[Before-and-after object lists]
============
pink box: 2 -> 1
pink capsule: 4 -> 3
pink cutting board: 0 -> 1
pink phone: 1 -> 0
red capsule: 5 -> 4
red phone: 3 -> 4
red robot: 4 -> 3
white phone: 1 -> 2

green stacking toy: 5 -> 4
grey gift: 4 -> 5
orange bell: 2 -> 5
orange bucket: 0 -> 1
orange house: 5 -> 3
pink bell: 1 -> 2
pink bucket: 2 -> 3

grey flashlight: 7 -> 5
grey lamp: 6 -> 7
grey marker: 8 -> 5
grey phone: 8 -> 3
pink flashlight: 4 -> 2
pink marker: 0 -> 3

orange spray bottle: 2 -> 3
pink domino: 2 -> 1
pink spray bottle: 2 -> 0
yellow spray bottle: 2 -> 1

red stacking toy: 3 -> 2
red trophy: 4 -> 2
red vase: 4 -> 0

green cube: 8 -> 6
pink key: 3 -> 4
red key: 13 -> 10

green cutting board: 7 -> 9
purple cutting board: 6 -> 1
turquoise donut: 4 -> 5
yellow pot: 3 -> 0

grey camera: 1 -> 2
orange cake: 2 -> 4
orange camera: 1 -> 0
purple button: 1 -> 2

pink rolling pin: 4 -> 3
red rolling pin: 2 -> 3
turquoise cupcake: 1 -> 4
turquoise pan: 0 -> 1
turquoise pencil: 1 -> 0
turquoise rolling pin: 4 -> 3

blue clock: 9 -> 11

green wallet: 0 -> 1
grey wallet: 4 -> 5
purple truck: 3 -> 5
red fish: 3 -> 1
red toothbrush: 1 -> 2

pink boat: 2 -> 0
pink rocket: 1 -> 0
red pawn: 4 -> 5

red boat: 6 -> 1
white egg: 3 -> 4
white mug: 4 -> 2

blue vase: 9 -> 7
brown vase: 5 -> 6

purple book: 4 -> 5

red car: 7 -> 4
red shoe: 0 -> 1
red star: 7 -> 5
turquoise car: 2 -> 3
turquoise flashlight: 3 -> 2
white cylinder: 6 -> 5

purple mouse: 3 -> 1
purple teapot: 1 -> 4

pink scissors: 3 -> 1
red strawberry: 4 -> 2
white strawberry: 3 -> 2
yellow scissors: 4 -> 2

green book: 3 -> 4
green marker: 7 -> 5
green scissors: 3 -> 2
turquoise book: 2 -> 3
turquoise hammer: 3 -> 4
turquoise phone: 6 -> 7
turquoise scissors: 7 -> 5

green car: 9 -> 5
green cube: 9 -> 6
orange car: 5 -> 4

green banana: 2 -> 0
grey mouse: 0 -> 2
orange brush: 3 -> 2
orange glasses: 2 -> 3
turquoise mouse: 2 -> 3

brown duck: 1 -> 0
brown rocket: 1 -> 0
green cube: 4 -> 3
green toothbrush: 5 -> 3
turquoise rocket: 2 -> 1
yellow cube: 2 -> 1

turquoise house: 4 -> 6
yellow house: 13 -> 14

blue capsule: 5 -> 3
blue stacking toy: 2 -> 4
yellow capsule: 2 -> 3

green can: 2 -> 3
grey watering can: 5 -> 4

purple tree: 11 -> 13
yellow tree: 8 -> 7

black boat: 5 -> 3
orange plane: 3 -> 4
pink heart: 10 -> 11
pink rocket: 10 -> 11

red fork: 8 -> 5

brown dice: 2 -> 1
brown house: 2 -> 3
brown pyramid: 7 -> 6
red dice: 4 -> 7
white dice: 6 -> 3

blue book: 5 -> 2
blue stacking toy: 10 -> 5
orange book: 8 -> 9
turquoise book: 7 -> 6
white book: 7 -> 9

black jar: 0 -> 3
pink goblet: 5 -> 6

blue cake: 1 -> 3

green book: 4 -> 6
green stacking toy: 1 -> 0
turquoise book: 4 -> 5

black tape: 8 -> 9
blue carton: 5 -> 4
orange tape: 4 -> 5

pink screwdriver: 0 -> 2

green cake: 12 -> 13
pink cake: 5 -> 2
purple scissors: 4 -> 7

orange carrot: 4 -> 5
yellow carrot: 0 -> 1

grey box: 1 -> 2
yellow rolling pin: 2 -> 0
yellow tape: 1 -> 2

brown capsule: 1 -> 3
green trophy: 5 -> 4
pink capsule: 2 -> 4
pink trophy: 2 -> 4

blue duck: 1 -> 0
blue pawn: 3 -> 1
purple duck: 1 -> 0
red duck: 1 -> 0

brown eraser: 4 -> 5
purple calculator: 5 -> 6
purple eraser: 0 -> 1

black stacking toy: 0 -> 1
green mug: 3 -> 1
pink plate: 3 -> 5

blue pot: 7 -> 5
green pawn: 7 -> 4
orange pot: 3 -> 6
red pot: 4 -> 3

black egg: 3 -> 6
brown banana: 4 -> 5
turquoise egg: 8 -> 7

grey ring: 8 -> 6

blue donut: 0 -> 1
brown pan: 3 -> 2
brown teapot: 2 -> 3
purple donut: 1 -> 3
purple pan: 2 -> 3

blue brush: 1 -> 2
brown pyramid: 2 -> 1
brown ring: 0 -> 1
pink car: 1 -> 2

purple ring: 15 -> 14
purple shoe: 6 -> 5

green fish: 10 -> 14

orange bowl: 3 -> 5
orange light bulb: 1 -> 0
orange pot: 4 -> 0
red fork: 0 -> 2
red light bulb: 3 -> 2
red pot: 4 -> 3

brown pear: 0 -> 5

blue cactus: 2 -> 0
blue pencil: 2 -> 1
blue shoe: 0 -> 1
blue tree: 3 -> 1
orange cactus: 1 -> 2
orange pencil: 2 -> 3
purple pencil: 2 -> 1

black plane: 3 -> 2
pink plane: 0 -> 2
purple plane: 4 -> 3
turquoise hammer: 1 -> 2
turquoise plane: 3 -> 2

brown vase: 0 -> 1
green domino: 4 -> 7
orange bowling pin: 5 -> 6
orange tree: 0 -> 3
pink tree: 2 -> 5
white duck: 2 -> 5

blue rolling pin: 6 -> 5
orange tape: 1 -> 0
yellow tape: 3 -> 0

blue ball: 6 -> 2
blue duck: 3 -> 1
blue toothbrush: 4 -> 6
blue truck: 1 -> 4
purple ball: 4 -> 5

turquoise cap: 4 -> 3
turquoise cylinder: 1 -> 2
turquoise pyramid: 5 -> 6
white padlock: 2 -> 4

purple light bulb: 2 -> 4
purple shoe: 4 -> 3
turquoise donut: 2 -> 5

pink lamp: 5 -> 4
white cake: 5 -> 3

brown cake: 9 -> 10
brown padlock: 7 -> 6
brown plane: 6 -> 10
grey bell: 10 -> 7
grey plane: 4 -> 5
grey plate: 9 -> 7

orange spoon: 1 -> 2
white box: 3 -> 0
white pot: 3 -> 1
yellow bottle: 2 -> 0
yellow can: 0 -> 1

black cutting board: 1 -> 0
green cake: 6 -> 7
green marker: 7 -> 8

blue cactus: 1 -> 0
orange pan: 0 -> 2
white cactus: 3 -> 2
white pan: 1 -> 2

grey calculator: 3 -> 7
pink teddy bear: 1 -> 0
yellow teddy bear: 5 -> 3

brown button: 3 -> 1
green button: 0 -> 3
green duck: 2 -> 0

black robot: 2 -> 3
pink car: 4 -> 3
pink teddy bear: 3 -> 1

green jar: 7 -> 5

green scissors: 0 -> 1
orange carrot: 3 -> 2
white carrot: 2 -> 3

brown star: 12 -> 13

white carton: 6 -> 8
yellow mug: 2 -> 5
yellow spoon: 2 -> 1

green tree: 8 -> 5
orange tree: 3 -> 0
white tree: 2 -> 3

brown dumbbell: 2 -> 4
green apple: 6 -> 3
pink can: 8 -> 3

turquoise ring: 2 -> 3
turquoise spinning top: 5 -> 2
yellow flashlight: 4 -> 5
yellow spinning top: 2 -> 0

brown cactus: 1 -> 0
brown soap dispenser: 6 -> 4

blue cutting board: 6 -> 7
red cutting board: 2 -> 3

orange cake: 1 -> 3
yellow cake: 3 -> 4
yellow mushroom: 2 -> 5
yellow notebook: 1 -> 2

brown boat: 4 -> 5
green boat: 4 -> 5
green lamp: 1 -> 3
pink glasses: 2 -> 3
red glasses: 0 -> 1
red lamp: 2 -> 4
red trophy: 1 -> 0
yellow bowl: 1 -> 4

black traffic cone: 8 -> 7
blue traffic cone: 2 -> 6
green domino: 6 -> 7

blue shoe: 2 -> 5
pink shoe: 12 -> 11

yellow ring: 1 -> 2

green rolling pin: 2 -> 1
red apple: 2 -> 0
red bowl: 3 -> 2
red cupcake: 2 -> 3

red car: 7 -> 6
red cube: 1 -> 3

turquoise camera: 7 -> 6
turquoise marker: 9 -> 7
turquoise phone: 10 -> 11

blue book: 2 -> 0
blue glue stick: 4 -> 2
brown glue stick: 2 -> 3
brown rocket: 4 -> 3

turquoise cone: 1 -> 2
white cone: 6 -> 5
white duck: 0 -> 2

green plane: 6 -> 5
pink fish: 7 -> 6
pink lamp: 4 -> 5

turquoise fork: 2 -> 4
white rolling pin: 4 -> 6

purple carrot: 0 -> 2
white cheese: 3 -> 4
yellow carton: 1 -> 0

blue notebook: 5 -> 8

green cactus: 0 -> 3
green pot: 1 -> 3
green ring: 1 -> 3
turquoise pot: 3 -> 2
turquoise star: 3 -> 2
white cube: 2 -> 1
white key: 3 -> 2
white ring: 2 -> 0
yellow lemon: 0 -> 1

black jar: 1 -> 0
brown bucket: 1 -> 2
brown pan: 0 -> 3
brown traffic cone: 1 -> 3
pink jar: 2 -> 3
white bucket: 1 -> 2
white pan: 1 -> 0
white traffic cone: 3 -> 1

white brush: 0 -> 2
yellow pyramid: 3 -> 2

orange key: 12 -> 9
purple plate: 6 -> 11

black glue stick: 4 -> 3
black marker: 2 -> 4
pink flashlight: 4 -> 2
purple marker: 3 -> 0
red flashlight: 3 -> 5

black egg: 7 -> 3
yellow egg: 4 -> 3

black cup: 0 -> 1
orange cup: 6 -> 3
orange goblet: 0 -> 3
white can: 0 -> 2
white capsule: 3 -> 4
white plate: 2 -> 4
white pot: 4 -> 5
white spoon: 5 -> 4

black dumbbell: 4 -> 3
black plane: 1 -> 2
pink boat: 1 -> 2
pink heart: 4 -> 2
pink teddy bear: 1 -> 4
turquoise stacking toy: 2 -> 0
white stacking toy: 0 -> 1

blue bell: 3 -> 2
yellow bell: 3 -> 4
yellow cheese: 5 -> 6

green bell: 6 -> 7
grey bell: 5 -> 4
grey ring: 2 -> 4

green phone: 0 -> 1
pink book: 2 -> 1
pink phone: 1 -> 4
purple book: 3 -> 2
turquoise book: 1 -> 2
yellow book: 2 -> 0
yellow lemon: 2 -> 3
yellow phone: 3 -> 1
============
Every line above holding the string "duck" should be listed.

[Task result]
brown duck: 1 -> 0
blue duck: 1 -> 0
purple duck: 1 -> 0
red duck: 1 -> 0
white duck: 2 -> 5
blue duck: 3 -> 1
green duck: 2 -> 0
white duck: 0 -> 2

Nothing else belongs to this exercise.